Duplicate the stretch of the listing from the line containing "That is True." through the line containing "In the image, there", with both of those lines included.

* [RECORDS]
====

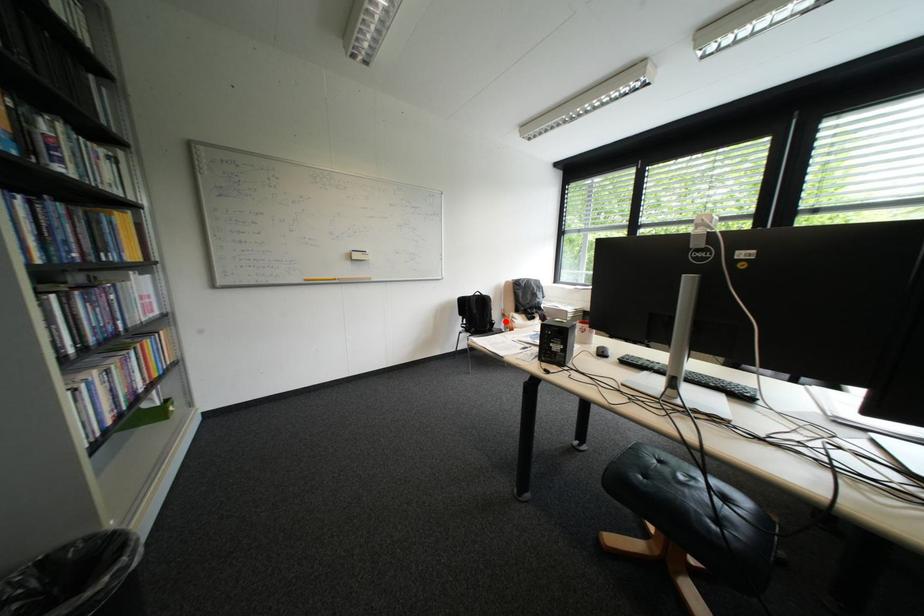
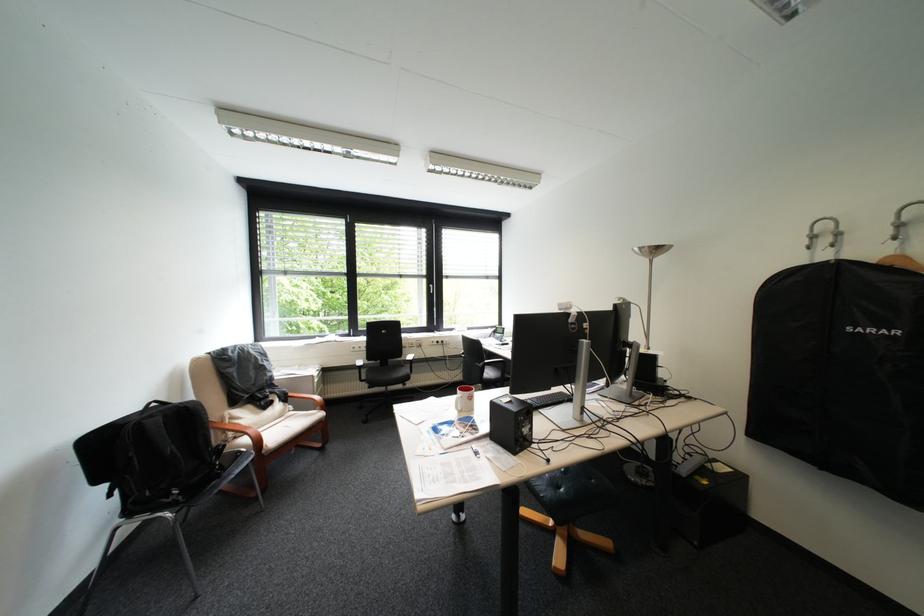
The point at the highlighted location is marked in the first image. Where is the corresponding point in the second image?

====

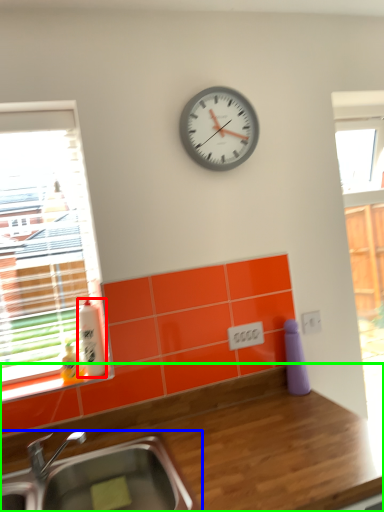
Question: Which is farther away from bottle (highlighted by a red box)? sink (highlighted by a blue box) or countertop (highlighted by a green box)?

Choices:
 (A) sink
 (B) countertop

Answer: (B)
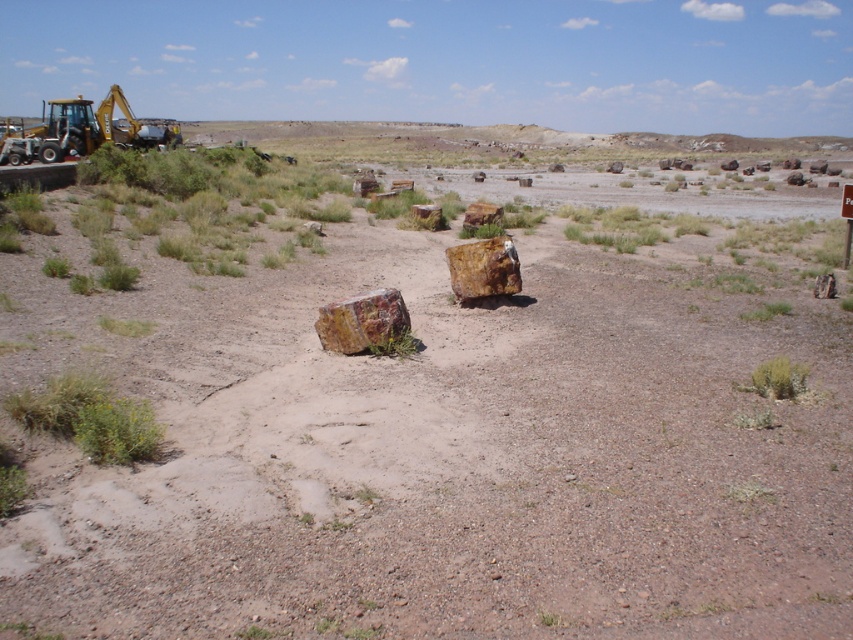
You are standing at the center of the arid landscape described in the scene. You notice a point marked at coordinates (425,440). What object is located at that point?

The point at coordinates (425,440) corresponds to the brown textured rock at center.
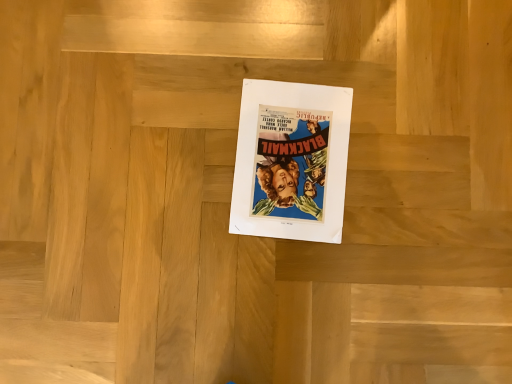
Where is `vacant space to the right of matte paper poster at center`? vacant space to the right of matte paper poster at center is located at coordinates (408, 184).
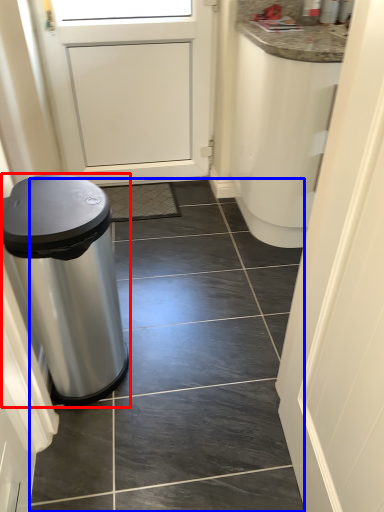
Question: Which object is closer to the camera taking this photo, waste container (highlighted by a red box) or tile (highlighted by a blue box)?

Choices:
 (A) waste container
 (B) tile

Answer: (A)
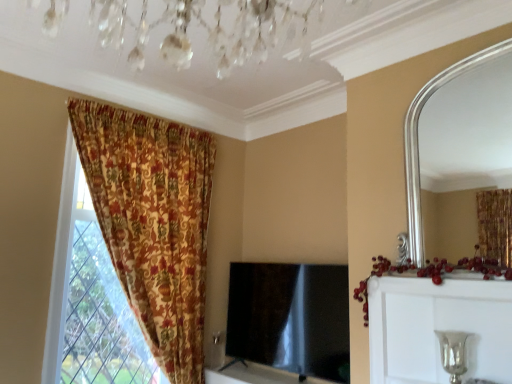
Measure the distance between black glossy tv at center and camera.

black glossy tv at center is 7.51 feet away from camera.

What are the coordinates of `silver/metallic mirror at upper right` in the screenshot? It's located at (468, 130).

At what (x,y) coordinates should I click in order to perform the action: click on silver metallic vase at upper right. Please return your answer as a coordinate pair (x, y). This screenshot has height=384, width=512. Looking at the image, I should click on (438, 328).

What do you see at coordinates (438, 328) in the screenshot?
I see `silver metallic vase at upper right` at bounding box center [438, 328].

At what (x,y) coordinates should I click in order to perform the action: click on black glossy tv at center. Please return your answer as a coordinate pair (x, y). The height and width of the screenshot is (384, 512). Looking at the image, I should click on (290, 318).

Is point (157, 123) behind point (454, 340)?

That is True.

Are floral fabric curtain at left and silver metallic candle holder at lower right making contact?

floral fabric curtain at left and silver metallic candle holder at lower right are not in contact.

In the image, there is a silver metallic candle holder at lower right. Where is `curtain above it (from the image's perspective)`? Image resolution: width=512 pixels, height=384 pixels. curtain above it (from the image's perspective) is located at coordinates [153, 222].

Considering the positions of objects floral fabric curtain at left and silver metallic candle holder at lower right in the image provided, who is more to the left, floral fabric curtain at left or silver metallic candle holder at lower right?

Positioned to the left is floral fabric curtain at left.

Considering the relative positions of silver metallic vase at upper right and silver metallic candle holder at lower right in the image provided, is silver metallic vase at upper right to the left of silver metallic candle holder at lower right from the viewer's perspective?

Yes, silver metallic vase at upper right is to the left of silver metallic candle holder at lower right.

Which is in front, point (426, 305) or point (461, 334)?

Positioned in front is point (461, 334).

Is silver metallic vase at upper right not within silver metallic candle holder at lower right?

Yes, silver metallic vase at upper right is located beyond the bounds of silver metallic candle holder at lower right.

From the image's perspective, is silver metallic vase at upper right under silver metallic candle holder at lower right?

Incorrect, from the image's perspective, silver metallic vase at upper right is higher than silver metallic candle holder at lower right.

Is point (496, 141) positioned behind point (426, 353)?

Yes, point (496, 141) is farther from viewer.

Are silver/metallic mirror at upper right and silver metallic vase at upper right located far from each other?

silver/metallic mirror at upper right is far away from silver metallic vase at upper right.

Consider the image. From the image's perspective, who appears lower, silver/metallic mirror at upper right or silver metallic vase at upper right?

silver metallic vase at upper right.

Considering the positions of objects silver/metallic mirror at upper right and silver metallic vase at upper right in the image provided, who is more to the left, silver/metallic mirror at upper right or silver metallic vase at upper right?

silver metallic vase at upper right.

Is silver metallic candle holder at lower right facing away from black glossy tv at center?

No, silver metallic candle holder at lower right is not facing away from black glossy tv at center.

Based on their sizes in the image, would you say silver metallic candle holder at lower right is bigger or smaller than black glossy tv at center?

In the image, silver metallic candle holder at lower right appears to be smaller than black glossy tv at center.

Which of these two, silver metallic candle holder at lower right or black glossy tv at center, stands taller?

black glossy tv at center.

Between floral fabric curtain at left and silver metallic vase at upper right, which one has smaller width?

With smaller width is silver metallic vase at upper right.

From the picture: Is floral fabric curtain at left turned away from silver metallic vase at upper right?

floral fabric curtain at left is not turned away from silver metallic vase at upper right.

====

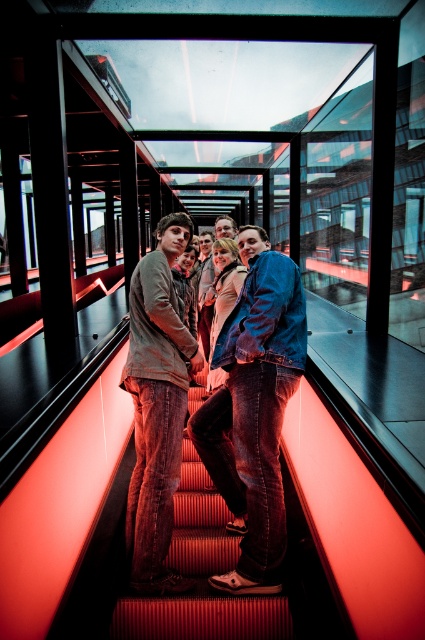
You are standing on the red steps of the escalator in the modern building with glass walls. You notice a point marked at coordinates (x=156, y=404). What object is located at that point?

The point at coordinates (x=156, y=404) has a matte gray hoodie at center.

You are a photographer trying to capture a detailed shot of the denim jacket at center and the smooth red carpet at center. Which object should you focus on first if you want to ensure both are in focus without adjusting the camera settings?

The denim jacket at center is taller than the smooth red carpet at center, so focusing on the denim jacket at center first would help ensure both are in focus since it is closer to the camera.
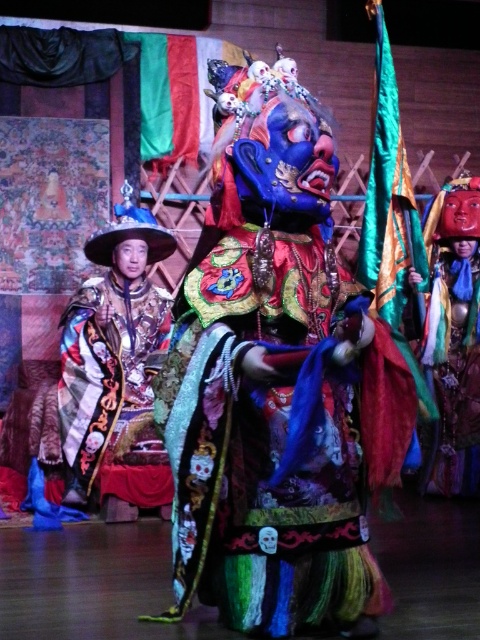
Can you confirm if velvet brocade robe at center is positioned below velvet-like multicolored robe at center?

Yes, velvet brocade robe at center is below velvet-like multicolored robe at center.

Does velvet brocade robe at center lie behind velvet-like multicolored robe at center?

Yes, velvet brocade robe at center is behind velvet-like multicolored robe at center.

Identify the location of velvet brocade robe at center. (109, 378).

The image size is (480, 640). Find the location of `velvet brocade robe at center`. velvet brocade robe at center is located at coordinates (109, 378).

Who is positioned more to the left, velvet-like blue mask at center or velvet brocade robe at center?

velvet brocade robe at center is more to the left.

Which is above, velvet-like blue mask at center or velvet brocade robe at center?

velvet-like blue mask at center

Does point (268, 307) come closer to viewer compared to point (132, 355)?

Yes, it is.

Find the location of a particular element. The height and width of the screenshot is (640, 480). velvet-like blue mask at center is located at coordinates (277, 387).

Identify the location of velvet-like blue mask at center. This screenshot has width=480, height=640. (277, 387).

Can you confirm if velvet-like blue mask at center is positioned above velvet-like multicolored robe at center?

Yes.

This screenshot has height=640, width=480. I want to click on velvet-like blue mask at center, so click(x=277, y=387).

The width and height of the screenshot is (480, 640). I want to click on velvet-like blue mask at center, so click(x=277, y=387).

====

* [REPLY TO THE EXERCISE]
That is True.

Are floral fabric curtain at left and silver metallic candle holder at lower right making contact?

floral fabric curtain at left and silver metallic candle holder at lower right are not in contact.

In the image, there is a silver metallic candle holder at lower right. Where is `curtain above it (from the image's perspective)`? Image resolution: width=512 pixels, height=384 pixels. curtain above it (from the image's perspective) is located at coordinates [153, 222].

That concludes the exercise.